The problem:
Below are the entries; give again exactly the lines from the one mentioning "R10: 560k (GND, VOL2) -> none" through the one mentioning "U1 pin STAT: PROG -> STAT", inclusive.

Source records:
------------------------------------

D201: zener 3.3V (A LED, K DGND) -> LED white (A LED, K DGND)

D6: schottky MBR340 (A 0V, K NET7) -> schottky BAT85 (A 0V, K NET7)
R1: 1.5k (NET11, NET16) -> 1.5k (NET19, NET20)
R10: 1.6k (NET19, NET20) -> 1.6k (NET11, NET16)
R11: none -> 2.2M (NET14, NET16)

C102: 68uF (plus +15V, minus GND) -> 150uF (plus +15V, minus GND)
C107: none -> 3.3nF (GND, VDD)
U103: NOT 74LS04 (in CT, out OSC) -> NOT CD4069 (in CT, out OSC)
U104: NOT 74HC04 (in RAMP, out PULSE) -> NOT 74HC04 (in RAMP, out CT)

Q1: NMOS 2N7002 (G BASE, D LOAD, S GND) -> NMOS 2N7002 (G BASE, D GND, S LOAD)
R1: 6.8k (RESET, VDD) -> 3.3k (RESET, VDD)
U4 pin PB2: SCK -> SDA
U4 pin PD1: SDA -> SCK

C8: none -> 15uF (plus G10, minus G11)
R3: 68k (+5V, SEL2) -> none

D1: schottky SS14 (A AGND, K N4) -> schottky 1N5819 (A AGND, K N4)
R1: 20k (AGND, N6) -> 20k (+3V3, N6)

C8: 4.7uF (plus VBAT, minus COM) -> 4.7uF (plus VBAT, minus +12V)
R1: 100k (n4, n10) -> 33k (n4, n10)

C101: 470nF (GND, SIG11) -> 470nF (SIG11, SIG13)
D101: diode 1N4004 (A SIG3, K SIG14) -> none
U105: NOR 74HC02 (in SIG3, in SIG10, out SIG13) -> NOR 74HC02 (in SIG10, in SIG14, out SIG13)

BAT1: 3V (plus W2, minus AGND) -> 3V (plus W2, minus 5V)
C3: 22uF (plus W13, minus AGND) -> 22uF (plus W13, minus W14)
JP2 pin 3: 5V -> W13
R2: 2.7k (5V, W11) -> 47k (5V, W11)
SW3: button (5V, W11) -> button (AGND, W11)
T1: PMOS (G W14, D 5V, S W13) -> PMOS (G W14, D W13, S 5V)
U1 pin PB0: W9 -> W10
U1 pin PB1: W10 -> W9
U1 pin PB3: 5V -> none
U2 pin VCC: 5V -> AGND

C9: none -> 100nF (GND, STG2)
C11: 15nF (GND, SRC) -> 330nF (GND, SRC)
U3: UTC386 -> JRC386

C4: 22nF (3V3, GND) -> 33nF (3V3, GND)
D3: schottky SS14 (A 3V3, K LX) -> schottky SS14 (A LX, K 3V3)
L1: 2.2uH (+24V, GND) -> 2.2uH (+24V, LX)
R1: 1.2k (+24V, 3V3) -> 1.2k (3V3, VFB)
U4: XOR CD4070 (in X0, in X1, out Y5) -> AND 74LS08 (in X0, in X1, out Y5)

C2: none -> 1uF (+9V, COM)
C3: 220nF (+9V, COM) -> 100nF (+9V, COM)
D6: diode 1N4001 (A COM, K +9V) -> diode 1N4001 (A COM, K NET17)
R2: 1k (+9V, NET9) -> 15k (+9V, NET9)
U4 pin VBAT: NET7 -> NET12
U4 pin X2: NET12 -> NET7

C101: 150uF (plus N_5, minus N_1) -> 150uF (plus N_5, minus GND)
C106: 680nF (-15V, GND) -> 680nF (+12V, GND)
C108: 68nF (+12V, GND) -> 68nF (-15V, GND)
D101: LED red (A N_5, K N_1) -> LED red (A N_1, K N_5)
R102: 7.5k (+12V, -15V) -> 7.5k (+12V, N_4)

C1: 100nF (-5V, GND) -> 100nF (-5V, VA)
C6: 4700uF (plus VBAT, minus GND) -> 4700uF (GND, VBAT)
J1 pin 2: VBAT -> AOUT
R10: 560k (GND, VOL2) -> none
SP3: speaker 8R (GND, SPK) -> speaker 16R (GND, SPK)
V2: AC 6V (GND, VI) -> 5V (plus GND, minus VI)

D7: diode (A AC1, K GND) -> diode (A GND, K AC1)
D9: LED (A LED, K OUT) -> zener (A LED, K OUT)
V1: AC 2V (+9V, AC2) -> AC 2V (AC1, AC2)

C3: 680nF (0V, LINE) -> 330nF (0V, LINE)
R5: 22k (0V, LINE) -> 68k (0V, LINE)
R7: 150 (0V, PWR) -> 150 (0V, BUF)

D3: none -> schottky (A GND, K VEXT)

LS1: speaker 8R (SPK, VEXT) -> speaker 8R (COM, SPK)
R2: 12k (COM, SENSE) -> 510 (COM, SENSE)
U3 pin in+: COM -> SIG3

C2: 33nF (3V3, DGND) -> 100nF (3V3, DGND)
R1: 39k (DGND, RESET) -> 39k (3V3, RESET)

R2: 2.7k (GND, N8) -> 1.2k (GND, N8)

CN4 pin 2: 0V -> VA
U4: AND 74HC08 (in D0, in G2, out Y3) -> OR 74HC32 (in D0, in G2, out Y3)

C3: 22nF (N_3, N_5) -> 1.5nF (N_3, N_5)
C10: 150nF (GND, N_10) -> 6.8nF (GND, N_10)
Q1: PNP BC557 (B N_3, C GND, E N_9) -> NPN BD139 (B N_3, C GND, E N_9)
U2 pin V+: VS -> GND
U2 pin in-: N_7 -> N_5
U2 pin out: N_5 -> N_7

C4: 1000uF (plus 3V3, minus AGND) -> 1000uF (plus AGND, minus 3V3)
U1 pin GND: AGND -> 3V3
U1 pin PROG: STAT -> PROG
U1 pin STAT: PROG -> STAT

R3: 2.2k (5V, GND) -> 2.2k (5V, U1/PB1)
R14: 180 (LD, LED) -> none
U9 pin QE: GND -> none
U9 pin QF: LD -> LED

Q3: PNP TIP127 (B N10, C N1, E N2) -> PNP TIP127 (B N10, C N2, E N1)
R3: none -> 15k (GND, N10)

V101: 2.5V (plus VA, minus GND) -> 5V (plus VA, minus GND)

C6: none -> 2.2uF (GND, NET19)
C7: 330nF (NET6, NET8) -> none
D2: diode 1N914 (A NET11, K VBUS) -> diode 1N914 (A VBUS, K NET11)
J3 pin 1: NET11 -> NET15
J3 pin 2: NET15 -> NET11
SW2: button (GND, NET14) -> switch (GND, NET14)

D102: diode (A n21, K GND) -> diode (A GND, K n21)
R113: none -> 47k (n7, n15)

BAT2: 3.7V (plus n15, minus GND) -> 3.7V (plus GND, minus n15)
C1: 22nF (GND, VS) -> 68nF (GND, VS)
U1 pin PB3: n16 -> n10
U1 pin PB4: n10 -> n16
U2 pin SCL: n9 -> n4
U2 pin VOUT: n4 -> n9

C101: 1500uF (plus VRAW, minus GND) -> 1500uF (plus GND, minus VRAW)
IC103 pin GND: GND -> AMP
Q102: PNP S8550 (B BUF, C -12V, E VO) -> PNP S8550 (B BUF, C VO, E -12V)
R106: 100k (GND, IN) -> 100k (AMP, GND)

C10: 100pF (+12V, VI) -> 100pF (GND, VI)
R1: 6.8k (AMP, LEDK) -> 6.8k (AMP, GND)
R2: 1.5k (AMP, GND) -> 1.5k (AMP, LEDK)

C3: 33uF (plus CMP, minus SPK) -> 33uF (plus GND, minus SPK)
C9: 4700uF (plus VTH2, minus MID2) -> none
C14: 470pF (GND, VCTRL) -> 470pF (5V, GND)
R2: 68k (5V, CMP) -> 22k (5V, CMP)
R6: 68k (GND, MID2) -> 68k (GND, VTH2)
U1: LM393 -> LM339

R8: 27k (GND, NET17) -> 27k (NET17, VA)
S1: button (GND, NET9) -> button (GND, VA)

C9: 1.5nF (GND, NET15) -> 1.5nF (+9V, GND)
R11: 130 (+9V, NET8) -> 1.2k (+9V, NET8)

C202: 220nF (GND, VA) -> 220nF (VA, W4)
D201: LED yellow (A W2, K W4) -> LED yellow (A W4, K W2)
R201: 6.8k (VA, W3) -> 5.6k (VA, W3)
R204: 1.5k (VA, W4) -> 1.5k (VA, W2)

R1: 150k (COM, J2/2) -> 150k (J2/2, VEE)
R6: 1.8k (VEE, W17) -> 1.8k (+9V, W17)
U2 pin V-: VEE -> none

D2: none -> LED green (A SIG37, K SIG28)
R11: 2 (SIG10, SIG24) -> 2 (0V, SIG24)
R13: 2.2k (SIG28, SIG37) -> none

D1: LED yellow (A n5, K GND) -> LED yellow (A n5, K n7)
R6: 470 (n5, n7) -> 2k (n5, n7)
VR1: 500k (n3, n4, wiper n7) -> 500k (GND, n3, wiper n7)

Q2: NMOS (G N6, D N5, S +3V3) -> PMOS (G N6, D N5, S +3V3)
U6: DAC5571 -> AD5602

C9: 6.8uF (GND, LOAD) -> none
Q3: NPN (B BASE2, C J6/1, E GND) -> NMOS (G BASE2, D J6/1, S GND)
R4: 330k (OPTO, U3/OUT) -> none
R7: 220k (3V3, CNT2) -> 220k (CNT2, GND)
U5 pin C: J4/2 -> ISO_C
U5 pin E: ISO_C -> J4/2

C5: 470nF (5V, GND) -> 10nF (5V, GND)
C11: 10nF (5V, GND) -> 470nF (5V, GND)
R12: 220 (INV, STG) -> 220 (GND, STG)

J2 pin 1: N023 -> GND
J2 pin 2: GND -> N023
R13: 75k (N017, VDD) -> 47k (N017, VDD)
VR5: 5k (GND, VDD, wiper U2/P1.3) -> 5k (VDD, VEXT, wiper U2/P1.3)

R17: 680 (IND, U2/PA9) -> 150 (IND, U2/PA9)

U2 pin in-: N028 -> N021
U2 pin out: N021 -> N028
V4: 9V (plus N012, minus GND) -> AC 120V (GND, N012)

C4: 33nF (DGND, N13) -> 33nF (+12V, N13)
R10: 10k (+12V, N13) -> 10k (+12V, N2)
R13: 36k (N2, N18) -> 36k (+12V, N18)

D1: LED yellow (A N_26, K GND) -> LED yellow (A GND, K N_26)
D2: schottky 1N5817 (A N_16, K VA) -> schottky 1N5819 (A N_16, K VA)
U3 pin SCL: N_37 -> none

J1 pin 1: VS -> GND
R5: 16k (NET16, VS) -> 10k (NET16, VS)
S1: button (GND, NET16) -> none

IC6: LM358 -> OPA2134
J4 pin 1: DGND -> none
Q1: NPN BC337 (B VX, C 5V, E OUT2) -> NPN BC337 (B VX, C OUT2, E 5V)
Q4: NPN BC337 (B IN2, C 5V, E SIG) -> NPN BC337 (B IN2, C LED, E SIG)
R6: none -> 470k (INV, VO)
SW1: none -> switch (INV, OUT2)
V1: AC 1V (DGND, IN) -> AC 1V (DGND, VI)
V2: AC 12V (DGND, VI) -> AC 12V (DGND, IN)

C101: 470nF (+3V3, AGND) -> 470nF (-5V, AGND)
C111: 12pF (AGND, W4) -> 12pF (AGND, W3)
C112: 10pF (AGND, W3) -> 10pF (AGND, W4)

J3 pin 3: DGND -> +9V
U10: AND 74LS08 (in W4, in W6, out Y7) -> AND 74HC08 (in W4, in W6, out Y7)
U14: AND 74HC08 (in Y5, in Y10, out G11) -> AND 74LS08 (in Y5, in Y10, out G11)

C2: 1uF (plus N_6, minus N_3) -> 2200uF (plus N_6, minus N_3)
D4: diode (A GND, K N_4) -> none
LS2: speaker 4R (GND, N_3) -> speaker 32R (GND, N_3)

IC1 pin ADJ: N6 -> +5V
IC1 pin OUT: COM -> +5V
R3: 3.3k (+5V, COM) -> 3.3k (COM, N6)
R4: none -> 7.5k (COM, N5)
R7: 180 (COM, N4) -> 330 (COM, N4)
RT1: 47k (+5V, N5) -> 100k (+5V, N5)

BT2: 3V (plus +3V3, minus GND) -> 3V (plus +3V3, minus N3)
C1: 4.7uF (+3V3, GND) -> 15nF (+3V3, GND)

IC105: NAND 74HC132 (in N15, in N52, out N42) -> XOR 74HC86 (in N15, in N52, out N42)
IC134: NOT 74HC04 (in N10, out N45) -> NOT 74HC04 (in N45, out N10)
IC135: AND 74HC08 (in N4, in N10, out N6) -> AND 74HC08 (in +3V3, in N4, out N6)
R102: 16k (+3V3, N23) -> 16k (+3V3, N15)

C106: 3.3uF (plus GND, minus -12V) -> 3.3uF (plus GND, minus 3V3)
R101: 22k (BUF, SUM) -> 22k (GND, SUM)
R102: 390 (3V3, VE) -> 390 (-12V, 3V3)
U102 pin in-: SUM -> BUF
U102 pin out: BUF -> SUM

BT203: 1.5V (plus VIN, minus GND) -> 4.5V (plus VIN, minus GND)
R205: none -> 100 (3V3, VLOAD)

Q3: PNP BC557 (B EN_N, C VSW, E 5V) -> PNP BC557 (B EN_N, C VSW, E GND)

------------------------------------

Response to the exercise:
R10: 560k (GND, VOL2) -> none
SP3: speaker 8R (GND, SPK) -> speaker 16R (GND, SPK)
V2: AC 6V (GND, VI) -> 5V (plus GND, minus VI)

D7: diode (A AC1, K GND) -> diode (A GND, K AC1)
D9: LED (A LED, K OUT) -> zener (A LED, K OUT)
V1: AC 2V (+9V, AC2) -> AC 2V (AC1, AC2)

C3: 680nF (0V, LINE) -> 330nF (0V, LINE)
R5: 22k (0V, LINE) -> 68k (0V, LINE)
R7: 150 (0V, PWR) -> 150 (0V, BUF)

D3: none -> schottky (A GND, K VEXT)

LS1: speaker 8R (SPK, VEXT) -> speaker 8R (COM, SPK)
R2: 12k (COM, SENSE) -> 510 (COM, SENSE)
U3 pin in+: COM -> SIG3

C2: 33nF (3V3, DGND) -> 100nF (3V3, DGND)
R1: 39k (DGND, RESET) -> 39k (3V3, RESET)

R2: 2.7k (GND, N8) -> 1.2k (GND, N8)

CN4 pin 2: 0V -> VA
U4: AND 74HC08 (in D0, in G2, out Y3) -> OR 74HC32 (in D0, in G2, out Y3)

C3: 22nF (N_3, N_5) -> 1.5nF (N_3, N_5)
C10: 150nF (GND, N_10) -> 6.8nF (GND, N_10)
Q1: PNP BC557 (B N_3, C GND, E N_9) -> NPN BD139 (B N_3, C GND, E N_9)
U2 pin V+: VS -> GND
U2 pin in-: N_7 -> N_5
U2 pin out: N_5 -> N_7

C4: 1000uF (plus 3V3, minus AGND) -> 1000uF (plus AGND, minus 3V3)
U1 pin GND: AGND -> 3V3
U1 pin PROG: STAT -> PROG
U1 pin STAT: PROG -> STAT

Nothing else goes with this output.